Listed records:
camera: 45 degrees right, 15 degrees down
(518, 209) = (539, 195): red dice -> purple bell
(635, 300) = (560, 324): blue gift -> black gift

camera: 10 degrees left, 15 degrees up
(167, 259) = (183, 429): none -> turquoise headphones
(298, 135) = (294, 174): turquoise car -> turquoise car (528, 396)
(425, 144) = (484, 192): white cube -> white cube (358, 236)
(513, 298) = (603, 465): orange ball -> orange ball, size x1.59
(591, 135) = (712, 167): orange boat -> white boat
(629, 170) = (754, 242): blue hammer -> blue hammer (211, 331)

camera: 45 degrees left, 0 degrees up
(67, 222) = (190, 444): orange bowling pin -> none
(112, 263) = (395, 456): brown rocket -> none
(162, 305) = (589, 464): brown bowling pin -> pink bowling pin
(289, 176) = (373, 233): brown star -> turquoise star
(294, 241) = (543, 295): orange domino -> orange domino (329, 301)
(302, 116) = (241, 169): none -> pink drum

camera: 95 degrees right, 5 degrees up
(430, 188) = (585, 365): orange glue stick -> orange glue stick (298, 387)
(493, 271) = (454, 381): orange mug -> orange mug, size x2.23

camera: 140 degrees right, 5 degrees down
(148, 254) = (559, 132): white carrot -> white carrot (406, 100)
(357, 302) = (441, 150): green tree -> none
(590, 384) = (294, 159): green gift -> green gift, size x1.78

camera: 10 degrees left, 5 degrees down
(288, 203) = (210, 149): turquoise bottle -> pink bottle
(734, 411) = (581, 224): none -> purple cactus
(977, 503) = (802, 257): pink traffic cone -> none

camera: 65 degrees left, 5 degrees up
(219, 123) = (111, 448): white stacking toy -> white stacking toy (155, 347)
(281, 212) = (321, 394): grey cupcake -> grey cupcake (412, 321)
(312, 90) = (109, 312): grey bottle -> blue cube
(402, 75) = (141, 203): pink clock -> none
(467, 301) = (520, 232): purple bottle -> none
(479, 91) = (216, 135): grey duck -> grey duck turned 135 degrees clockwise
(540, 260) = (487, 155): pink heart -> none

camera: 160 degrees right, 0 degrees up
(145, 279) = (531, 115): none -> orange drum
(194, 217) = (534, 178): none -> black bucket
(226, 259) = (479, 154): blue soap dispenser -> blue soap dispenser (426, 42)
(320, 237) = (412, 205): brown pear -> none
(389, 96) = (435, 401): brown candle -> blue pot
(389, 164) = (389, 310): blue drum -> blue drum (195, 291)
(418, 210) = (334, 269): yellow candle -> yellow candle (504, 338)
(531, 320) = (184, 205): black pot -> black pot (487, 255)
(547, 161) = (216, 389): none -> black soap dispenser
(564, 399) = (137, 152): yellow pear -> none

About this exercise: Your answer should be the lines from the one containing "(389, 96) = (435, 401): brown" to the end of the entries above, restated exactly and alone.

Finished task:
(389, 96) = (435, 401): brown candle -> blue pot
(389, 164) = (389, 310): blue drum -> blue drum (195, 291)
(418, 210) = (334, 269): yellow candle -> yellow candle (504, 338)
(531, 320) = (184, 205): black pot -> black pot (487, 255)
(547, 161) = (216, 389): none -> black soap dispenser
(564, 399) = (137, 152): yellow pear -> none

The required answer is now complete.